--- BEGIN ---
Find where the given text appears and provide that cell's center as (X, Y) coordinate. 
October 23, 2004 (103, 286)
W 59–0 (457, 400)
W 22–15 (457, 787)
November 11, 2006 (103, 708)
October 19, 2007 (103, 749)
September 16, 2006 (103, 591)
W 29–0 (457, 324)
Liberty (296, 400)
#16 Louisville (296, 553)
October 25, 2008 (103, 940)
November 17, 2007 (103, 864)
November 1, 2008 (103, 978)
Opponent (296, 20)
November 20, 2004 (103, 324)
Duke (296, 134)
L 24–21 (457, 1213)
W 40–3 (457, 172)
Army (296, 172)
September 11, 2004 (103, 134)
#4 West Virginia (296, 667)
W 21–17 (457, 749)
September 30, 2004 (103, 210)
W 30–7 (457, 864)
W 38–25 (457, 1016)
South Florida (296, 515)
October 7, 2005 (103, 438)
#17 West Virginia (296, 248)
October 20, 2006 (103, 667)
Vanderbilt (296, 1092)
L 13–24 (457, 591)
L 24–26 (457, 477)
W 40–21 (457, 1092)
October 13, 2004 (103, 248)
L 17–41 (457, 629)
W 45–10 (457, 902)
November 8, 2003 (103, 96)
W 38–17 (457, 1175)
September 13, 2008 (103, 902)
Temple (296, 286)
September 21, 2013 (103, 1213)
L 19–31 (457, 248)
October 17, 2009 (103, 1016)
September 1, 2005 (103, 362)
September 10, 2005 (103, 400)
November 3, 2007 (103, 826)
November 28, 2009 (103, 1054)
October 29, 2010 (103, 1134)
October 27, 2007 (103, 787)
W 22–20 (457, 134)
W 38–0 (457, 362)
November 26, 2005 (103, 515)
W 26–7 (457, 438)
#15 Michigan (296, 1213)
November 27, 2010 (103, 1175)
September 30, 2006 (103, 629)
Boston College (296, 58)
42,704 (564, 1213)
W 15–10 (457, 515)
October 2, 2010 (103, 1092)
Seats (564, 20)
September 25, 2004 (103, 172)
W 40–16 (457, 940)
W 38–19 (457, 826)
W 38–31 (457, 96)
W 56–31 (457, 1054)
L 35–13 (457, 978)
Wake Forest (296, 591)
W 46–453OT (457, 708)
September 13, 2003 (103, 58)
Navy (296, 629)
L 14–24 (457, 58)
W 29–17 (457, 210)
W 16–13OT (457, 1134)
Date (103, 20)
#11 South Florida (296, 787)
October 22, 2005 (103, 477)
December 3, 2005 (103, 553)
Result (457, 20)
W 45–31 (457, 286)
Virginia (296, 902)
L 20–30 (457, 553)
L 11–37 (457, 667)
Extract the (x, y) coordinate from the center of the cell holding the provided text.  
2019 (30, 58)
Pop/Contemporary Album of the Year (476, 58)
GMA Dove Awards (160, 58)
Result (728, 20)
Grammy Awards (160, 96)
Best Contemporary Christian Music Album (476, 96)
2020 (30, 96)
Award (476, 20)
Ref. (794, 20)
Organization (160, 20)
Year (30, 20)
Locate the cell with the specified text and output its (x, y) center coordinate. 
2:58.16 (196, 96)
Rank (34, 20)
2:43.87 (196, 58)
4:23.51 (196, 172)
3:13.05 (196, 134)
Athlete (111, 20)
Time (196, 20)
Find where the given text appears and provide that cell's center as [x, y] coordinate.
--- END ---
◆ **Work to be completed**: Find every line in the records that contains the word "where" and copy each of those lines.

◆ **Solution below**:
Find where the given text appears and provide that cell's center as (X, Y) coordinate. 
Find where the given text appears and provide that cell's center as [x, y] coordinate.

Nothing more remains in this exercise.